* What is needed *
Below is a listing. Quote from it, exactly, the lines from the one containing "adding machine (dark brown) [646, 549]" down to the one containing "- → carpenter's", both ends included, and nothing else.

-- -- --

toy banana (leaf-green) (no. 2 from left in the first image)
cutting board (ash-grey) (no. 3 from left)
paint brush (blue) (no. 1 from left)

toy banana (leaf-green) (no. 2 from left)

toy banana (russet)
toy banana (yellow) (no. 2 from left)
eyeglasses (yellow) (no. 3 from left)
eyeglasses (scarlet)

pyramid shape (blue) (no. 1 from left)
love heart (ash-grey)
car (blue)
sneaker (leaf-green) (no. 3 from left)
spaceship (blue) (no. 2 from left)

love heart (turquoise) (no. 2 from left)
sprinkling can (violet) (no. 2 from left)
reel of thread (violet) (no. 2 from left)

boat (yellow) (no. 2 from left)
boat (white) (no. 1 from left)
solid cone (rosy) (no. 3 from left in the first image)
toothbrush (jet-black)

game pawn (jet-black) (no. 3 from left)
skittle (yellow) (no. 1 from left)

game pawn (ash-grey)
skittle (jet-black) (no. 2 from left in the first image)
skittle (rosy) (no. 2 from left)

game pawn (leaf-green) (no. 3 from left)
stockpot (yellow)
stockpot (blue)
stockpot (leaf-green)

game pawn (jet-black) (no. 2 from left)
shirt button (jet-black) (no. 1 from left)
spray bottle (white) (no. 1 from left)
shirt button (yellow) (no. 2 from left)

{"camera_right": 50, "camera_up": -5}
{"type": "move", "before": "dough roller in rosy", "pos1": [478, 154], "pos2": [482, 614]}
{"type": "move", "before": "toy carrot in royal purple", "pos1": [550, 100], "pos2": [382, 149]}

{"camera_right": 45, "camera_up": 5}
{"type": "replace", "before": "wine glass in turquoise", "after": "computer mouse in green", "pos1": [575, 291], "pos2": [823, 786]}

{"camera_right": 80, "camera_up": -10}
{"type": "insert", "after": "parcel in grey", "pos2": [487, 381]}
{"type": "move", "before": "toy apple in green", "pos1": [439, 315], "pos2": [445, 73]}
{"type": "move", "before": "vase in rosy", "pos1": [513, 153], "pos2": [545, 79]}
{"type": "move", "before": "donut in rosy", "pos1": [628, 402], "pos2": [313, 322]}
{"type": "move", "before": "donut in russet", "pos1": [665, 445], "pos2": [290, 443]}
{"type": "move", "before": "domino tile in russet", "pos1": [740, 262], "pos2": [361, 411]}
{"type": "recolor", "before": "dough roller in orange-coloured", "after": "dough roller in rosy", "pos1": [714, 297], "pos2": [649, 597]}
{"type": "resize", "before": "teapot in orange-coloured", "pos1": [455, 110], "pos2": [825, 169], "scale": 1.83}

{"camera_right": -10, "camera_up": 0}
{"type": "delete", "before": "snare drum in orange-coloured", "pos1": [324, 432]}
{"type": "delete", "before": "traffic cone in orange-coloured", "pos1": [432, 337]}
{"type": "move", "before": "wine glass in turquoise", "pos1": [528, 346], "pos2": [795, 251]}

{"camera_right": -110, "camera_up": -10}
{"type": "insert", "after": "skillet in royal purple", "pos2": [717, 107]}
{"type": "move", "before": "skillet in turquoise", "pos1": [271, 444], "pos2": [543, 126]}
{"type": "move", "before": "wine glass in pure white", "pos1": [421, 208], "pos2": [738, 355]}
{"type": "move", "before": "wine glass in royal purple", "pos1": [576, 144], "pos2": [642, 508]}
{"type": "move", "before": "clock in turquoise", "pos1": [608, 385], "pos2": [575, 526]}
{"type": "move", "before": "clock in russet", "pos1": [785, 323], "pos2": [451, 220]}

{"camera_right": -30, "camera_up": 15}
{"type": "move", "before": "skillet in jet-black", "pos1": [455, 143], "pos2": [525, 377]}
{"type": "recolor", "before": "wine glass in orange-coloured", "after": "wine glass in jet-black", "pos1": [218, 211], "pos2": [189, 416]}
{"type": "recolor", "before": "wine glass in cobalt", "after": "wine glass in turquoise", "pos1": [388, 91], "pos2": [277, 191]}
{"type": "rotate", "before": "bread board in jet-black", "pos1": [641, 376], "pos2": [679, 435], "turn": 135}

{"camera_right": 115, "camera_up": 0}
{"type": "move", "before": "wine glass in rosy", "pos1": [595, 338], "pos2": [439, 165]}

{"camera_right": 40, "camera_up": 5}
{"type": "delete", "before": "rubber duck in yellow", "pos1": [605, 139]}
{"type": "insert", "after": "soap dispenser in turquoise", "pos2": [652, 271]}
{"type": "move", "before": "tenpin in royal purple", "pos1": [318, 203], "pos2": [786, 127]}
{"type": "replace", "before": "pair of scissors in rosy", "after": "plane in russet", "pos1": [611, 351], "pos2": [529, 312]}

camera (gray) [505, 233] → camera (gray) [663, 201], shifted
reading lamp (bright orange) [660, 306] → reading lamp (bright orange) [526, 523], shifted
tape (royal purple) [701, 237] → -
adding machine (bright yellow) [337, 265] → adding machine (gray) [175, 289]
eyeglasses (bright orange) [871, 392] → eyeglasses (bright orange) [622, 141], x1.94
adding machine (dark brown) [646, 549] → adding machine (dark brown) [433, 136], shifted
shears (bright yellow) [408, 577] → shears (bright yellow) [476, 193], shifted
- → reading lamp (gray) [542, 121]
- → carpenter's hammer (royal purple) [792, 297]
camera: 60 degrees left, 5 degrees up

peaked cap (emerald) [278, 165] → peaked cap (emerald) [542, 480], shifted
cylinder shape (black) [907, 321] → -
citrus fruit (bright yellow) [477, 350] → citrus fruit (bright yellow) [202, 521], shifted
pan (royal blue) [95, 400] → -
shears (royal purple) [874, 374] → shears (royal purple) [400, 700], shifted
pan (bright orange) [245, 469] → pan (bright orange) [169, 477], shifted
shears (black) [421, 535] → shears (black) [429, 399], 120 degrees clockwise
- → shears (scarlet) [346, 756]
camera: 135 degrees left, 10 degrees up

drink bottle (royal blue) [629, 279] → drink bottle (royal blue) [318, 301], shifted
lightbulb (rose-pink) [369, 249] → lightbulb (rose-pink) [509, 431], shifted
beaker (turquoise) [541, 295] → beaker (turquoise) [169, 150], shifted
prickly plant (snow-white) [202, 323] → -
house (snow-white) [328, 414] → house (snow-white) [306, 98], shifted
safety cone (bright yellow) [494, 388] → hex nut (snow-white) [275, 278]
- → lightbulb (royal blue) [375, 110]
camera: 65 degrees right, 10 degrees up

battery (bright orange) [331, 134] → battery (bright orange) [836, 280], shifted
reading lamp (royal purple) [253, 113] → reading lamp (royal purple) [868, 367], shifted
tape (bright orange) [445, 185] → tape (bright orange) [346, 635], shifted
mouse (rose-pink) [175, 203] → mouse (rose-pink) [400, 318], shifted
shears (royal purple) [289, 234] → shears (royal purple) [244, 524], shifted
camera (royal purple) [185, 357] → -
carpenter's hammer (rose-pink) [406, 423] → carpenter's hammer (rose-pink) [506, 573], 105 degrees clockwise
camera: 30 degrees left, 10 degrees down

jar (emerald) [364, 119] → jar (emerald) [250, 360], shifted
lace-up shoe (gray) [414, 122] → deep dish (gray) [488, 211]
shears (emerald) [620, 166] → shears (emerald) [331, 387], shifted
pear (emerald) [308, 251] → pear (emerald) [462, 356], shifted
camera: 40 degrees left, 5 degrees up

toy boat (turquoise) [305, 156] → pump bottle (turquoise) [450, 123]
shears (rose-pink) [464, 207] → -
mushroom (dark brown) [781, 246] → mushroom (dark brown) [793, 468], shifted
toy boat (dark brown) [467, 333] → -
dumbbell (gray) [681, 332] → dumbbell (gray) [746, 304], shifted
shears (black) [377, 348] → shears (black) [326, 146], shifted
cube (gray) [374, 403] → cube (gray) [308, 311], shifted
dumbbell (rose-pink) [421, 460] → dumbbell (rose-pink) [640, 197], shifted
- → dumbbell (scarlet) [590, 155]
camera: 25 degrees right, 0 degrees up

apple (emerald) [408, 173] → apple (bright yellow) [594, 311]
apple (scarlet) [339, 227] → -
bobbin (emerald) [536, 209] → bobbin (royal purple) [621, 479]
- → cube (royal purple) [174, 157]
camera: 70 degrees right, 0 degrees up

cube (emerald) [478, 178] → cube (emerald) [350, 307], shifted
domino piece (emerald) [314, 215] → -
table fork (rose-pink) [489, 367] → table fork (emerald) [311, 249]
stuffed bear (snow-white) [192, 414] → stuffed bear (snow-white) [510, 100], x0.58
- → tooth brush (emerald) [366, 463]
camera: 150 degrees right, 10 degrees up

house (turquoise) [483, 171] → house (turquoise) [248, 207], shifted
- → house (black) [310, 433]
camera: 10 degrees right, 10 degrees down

-- -- --

* Answer to this problem *
adding machine (dark brown) [646, 549] → adding machine (dark brown) [433, 136], shifted
shears (bright yellow) [408, 577] → shears (bright yellow) [476, 193], shifted
- → reading lamp (gray) [542, 121]
- → carpenter's hammer (royal purple) [792, 297]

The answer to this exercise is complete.